*** Opening Input for this task ***
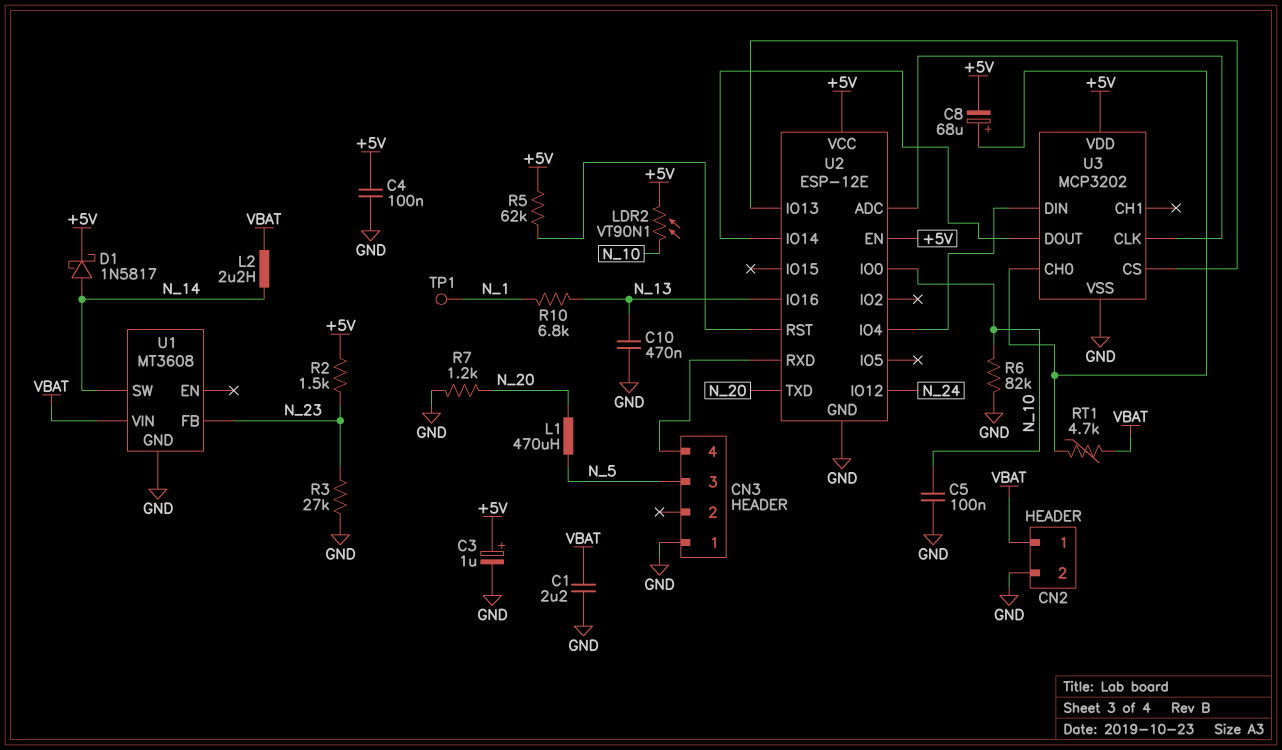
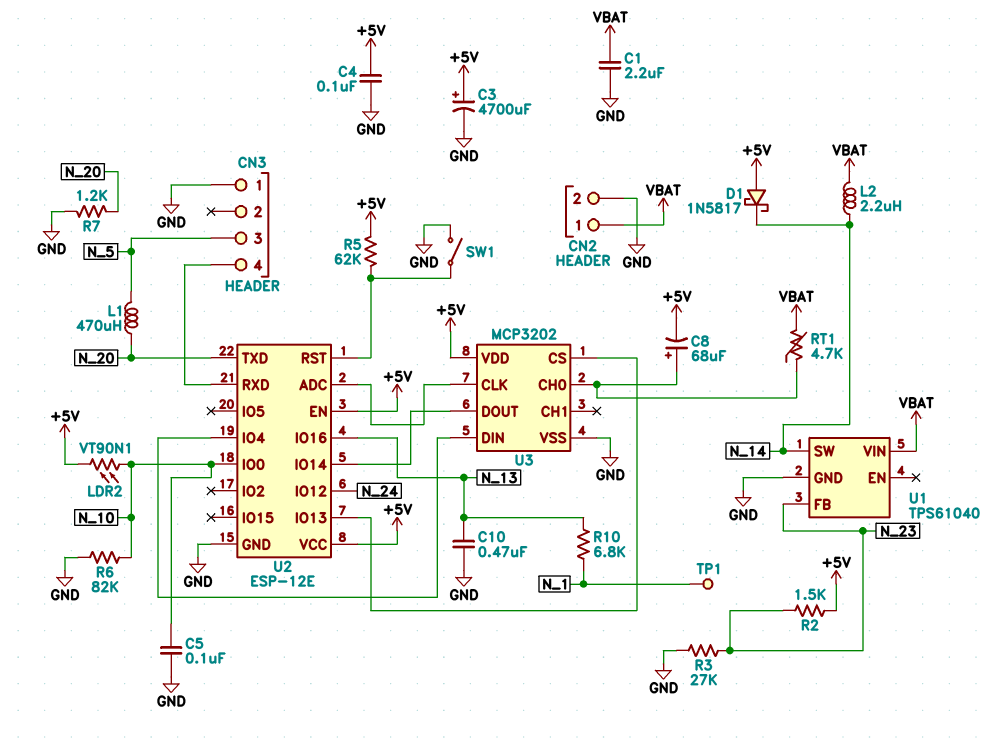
C3: 1uF (plus +5V, minus GND) -> 4700uF (plus +5V, minus GND)
D1: schottky 1N5817 (A N_14, K +5V) -> schottky 1N5817 (A +5V, K N_14)
SW1: none -> switch (GND, U2/RST)
U1: MT3608 -> TPS61040

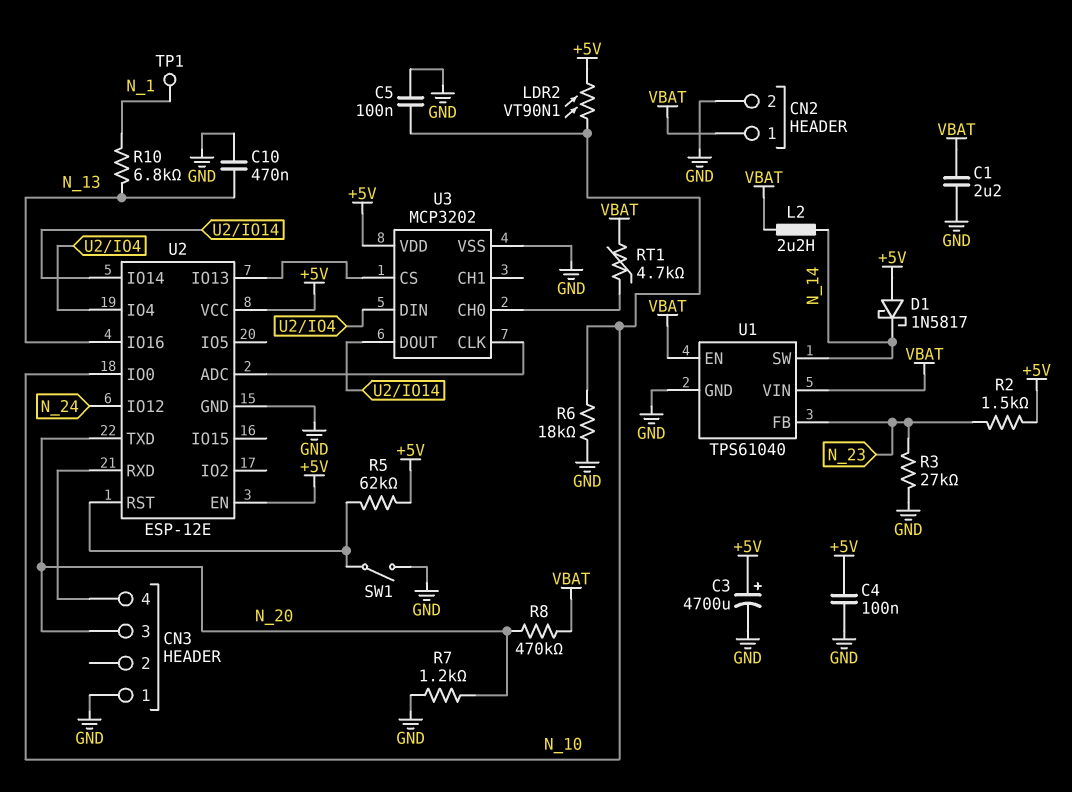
C8: 68uF (plus U3/CH0, minus +5V) -> none
CN3 pin 3: N_5 -> N_20
L1: 470uH (N_5, N_20) -> none
R6: 82k (GND, N_10) -> 18k (GND, N_10)
R8: none -> 470k (N_20, VBAT)
U1 pin EN: none -> VBAT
*** Closing Input for this task ***
*The task*. Show each line of the material that includes the word "plus".

*Written answer*.
C3: 1uF (plus +5V, minus GND) -> 4700uF (plus +5V, minus GND)
C8: 68uF (plus U3/CH0, minus +5V) -> none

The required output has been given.